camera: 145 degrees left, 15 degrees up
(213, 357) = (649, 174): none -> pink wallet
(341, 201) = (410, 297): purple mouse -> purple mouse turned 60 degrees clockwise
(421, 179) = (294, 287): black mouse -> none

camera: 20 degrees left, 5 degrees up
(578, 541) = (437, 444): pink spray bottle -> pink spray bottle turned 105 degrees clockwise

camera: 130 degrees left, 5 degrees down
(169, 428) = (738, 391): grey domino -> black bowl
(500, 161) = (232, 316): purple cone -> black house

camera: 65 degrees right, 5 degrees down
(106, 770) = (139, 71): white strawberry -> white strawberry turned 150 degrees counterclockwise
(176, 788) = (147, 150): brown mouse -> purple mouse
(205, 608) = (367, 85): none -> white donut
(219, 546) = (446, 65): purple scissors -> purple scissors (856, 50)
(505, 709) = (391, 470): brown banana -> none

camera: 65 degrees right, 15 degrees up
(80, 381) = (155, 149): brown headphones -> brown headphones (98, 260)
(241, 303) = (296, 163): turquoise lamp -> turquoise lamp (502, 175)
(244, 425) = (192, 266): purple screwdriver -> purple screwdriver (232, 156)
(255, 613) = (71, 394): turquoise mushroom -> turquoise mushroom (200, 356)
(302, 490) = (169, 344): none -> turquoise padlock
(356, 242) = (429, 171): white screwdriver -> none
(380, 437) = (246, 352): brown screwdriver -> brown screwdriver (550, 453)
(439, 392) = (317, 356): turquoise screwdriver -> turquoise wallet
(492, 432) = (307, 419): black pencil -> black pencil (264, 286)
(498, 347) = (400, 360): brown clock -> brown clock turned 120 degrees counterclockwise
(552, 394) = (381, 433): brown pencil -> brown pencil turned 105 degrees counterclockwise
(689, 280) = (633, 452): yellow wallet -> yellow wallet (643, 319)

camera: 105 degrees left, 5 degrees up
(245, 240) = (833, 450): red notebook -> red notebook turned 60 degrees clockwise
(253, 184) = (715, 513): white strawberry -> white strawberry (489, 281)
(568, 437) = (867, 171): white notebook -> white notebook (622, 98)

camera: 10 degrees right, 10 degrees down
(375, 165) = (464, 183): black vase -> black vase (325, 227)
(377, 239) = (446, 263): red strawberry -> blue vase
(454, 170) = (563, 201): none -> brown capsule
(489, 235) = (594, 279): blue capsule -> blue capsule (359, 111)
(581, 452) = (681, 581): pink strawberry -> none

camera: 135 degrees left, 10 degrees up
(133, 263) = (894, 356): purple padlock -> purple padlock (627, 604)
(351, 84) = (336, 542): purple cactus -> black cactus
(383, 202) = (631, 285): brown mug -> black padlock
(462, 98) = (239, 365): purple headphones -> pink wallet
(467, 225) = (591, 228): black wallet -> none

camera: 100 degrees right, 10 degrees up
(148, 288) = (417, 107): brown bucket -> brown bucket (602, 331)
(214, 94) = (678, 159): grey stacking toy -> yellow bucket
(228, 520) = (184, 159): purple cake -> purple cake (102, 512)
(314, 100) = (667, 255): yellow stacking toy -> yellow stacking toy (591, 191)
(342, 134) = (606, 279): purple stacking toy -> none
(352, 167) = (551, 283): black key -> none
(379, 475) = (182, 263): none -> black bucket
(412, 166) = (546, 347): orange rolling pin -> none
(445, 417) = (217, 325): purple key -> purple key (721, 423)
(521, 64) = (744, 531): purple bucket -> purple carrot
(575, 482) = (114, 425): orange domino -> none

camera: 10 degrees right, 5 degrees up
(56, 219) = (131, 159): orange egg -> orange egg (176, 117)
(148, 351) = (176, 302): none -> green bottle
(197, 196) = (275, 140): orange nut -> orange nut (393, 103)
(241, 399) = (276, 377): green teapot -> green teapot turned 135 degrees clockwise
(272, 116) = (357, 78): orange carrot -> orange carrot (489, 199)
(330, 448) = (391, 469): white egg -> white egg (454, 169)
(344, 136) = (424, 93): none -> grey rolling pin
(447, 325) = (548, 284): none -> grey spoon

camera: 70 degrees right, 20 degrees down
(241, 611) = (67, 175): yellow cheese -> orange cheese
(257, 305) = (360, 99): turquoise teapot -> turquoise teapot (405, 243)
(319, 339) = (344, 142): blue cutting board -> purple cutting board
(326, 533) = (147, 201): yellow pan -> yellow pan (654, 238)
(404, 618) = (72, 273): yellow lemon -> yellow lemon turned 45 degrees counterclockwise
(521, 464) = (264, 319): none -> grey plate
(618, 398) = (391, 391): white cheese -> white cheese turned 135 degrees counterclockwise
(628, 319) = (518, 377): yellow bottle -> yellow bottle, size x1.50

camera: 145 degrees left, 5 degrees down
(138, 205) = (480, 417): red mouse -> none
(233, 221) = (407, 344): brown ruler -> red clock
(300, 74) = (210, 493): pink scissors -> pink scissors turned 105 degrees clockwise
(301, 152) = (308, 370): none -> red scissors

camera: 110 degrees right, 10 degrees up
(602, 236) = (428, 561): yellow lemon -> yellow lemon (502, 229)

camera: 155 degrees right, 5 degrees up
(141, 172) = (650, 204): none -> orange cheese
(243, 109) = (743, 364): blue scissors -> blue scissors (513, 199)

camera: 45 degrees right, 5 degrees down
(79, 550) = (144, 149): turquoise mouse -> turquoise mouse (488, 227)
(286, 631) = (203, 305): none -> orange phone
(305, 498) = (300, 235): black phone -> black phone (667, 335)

-------

Search the material for the word "mouse". Each line where it is found must be copied.

Task output:
(341, 201) = (410, 297): purple mouse -> purple mouse turned 60 degrees clockwise
(421, 179) = (294, 287): black mouse -> none
(176, 788) = (147, 150): brown mouse -> purple mouse
(138, 205) = (480, 417): red mouse -> none
(79, 550) = (144, 149): turquoise mouse -> turquoise mouse (488, 227)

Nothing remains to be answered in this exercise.